Restate the whole of the data below word for word, skipping the images.

··· EXERCISE MATERIALS ···

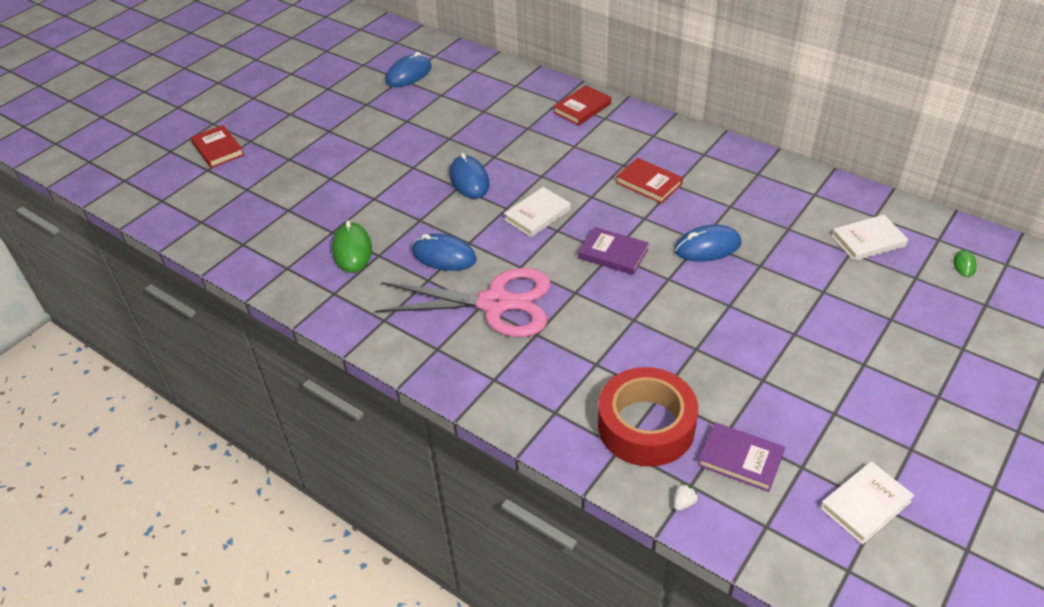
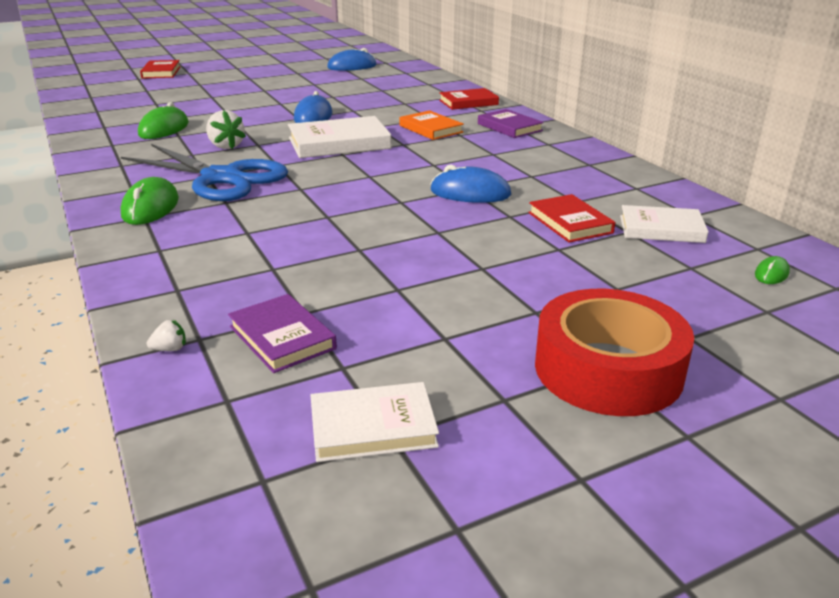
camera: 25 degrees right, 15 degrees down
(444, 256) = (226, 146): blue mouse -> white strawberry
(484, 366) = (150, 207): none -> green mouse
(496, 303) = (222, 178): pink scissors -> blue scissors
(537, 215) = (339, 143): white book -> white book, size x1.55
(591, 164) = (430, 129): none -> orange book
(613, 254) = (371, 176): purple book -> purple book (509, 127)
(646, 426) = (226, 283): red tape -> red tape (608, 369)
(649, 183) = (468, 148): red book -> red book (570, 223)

···

_WRITTEN SOLUTION_
camera: 25 degrees right, 15 degrees down
(444, 256) = (226, 146): blue mouse -> white strawberry
(484, 366) = (150, 207): none -> green mouse
(496, 303) = (222, 178): pink scissors -> blue scissors
(537, 215) = (339, 143): white book -> white book, size x1.55
(591, 164) = (430, 129): none -> orange book
(613, 254) = (371, 176): purple book -> purple book (509, 127)
(646, 426) = (226, 283): red tape -> red tape (608, 369)
(649, 183) = (468, 148): red book -> red book (570, 223)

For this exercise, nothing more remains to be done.